▶ _ЧТО ТРЕБУЕТСЯ_
Перепишите дословно отрывок материала ниже: от строки, содержащей «Question: Considering the real-world», до строки, содержащей «Question: From the image, what», включая обе эти строки.

(Сохранённые записи)

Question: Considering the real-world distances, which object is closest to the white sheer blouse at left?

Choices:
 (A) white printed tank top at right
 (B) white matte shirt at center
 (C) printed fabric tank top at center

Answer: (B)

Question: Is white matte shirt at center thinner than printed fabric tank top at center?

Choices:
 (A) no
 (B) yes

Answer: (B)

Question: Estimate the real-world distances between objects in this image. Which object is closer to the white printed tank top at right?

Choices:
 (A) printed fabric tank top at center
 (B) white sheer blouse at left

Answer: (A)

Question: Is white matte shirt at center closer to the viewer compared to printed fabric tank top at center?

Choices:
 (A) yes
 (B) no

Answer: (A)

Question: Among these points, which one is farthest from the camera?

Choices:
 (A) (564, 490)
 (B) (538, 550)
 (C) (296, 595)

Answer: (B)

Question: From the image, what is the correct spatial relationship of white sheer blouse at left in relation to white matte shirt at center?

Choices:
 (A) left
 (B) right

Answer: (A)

* * *

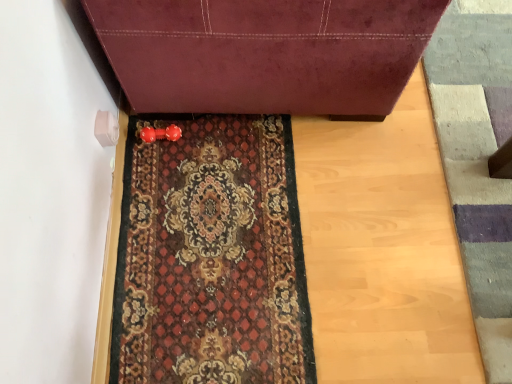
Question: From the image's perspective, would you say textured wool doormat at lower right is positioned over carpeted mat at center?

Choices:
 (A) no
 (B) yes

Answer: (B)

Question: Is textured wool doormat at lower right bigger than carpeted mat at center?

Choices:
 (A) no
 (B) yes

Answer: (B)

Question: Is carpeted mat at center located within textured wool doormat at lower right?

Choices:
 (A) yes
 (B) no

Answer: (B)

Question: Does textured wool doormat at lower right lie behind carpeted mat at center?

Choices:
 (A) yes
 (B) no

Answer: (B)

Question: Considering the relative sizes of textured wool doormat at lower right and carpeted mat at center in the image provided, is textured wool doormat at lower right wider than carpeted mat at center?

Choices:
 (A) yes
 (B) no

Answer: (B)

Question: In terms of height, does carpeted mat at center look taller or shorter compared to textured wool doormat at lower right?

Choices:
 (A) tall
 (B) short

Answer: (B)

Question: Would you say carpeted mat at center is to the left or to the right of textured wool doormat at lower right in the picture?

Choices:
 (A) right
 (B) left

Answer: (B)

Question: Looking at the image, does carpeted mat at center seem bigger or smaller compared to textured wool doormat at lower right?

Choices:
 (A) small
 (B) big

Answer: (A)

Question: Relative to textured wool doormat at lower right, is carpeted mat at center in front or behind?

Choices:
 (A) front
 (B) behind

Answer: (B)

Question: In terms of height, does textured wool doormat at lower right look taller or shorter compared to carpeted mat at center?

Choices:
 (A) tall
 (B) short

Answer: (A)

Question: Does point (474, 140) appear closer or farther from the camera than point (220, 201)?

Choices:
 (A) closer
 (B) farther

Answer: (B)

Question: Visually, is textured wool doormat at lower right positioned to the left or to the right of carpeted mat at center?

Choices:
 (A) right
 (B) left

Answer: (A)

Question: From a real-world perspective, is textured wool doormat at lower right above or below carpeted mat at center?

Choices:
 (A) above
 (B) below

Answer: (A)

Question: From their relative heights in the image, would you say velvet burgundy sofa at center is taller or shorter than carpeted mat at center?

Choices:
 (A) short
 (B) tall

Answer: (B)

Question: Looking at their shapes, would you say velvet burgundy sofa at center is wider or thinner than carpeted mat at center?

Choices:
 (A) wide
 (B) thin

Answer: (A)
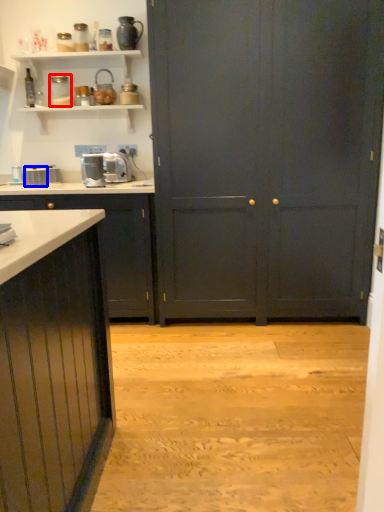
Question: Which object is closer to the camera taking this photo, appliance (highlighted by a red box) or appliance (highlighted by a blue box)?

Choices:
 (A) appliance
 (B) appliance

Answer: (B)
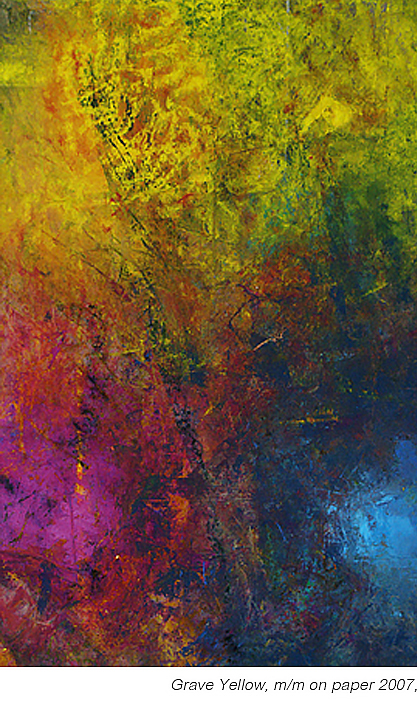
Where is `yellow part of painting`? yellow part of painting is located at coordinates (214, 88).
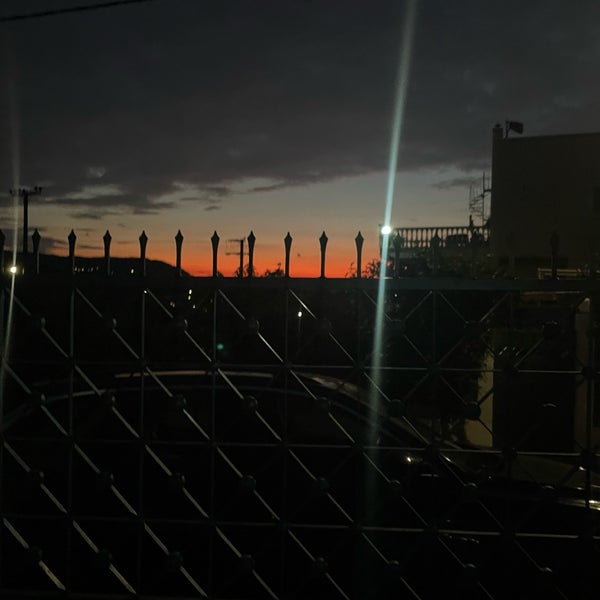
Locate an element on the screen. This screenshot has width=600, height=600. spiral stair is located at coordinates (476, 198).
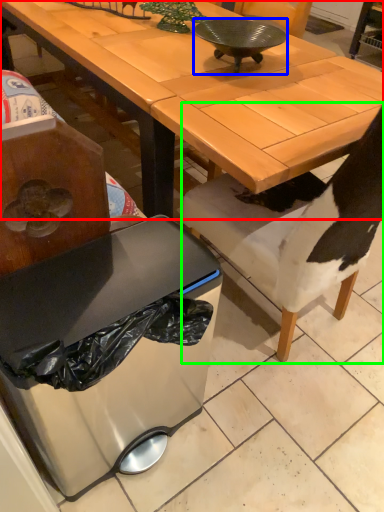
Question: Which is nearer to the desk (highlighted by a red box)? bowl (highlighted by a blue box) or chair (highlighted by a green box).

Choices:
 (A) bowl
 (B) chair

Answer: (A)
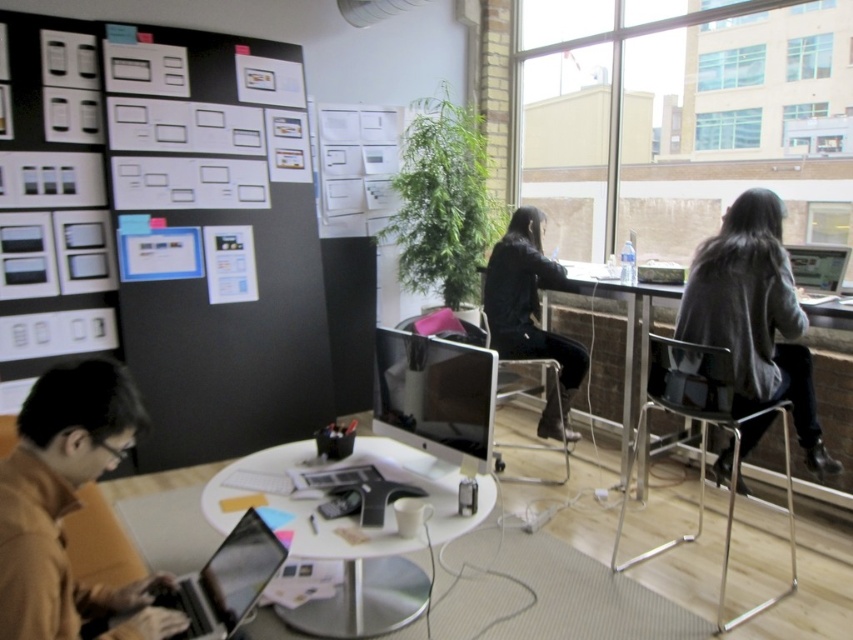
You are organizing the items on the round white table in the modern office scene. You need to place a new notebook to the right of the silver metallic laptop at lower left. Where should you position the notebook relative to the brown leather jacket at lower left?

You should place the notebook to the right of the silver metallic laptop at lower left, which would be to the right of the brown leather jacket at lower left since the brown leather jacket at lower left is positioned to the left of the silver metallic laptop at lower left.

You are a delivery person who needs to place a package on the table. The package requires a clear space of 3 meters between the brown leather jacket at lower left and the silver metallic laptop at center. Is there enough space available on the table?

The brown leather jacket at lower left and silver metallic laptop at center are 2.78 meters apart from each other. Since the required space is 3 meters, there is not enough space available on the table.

▶ _ОТВЕТ К ЗАДАНИЮ_
Question: Considering the real-world distances, which object is closest to the white sheer blouse at left?

Choices:
 (A) white printed tank top at right
 (B) white matte shirt at center
 (C) printed fabric tank top at center

Answer: (B)

Question: Is white matte shirt at center thinner than printed fabric tank top at center?

Choices:
 (A) no
 (B) yes

Answer: (B)

Question: Estimate the real-world distances between objects in this image. Which object is closer to the white printed tank top at right?

Choices:
 (A) printed fabric tank top at center
 (B) white sheer blouse at left

Answer: (A)

Question: Is white matte shirt at center closer to the viewer compared to printed fabric tank top at center?

Choices:
 (A) yes
 (B) no

Answer: (A)

Question: Among these points, which one is farthest from the camera?

Choices:
 (A) (564, 490)
 (B) (538, 550)
 (C) (296, 595)

Answer: (B)

Question: From the image, what is the correct spatial relationship of white sheer blouse at left in relation to white matte shirt at center?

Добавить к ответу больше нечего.